PROBLEM REQUIREMENTS → Set the pictures aside and transcribe exactly the lines from the one containing "article.png: [548,183,584,229] ->" through the final line of the records.

INFORMATION SUPPLIED →

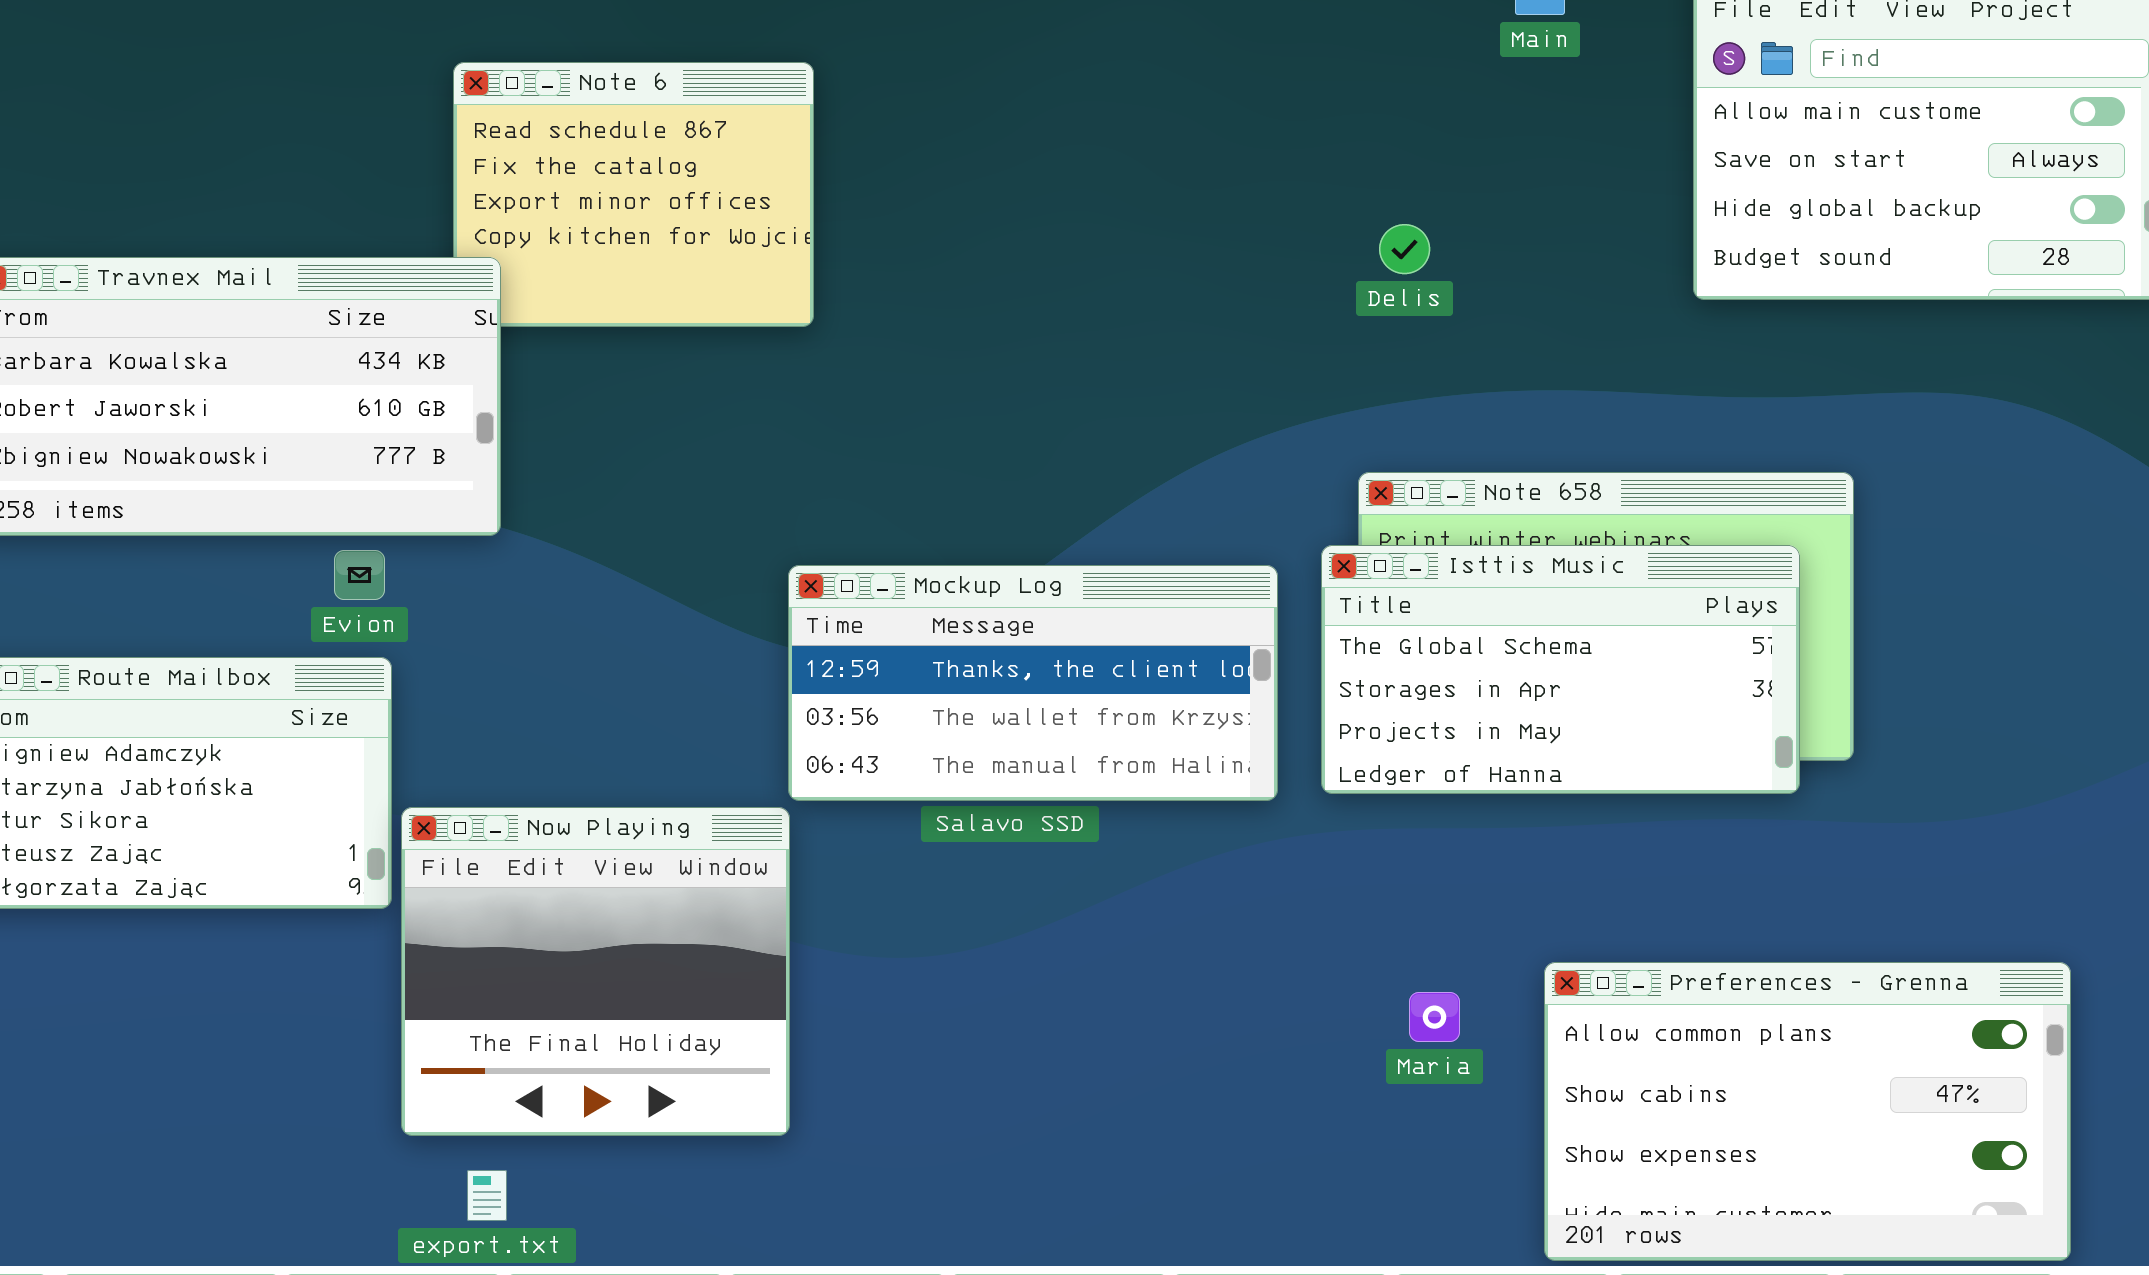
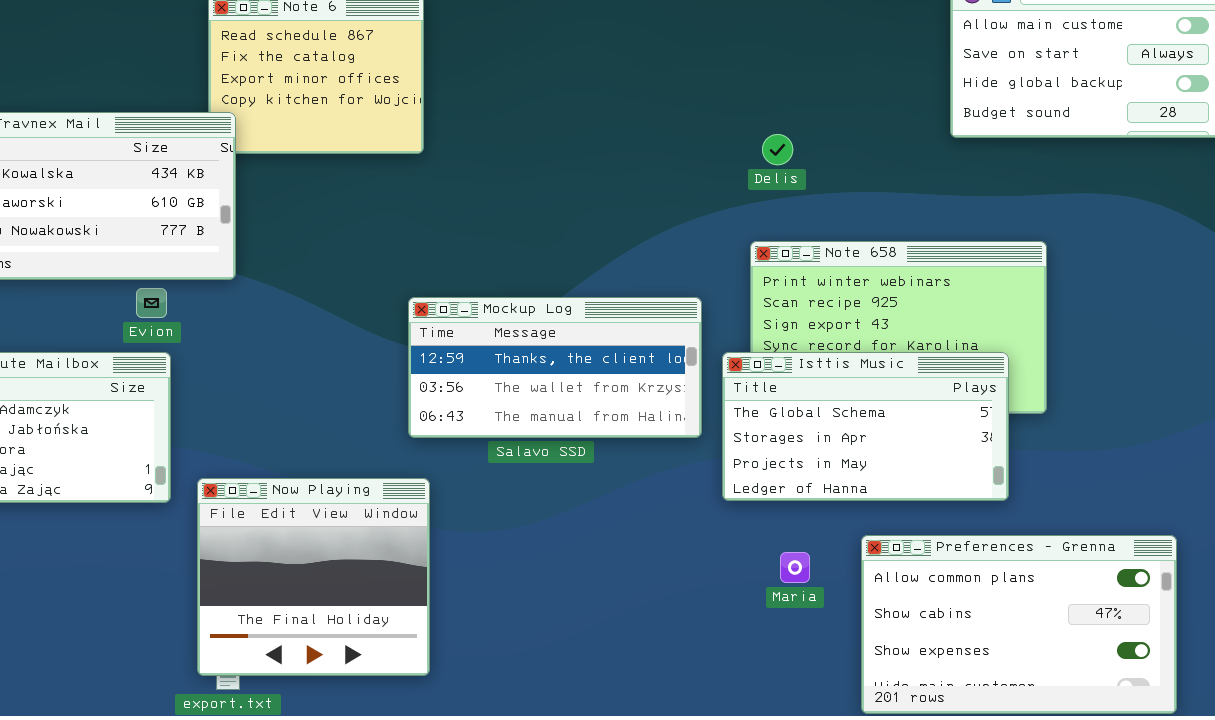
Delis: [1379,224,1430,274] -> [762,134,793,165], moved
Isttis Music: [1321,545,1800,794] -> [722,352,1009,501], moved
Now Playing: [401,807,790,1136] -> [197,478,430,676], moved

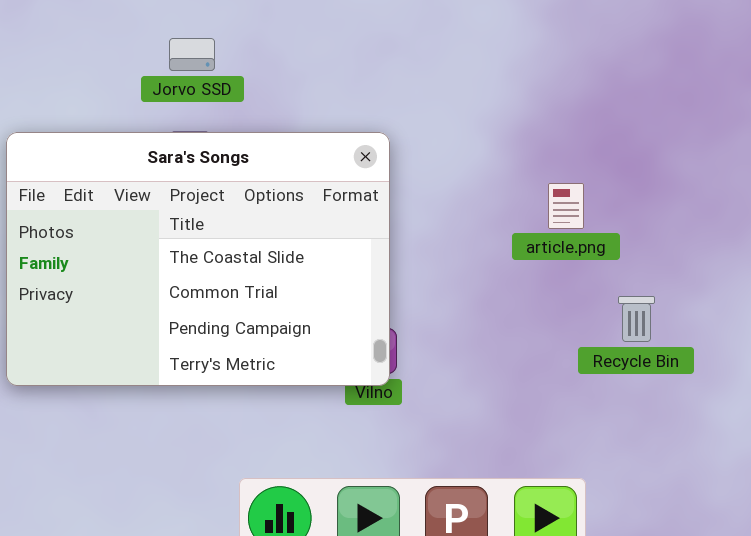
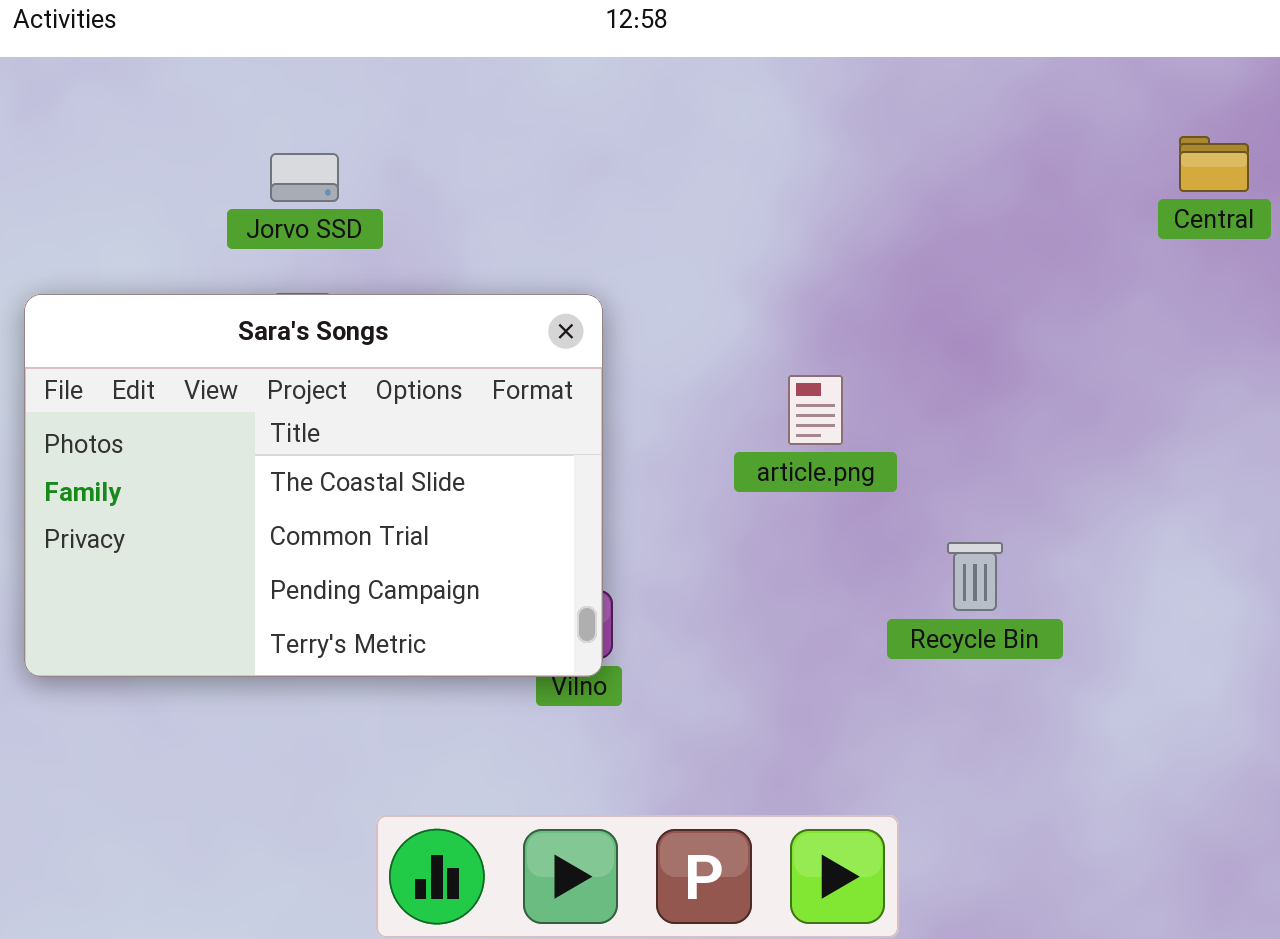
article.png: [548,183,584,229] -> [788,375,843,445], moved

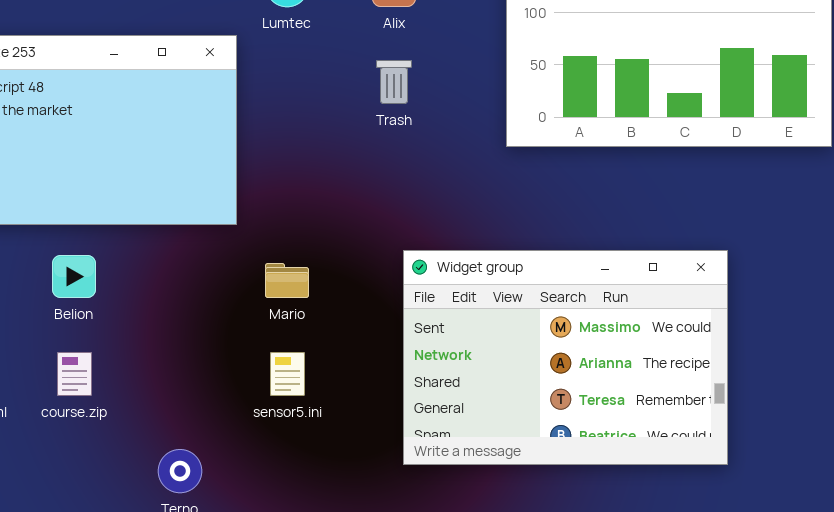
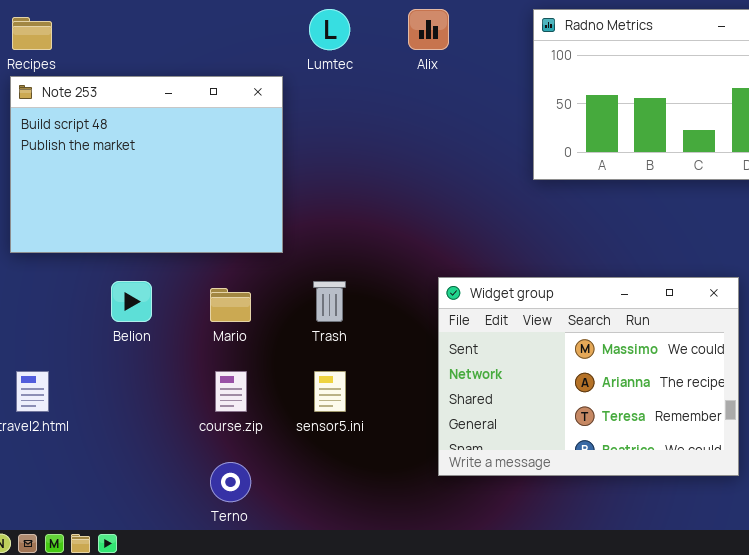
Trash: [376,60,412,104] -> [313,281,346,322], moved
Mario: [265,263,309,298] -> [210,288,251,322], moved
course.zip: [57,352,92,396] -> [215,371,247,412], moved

COMPLETED EXERCISE →
article.png: [548,183,584,229] -> [788,375,843,445], moved

Trash: [376,60,412,104] -> [313,281,346,322], moved
Mario: [265,263,309,298] -> [210,288,251,322], moved
course.zip: [57,352,92,396] -> [215,371,247,412], moved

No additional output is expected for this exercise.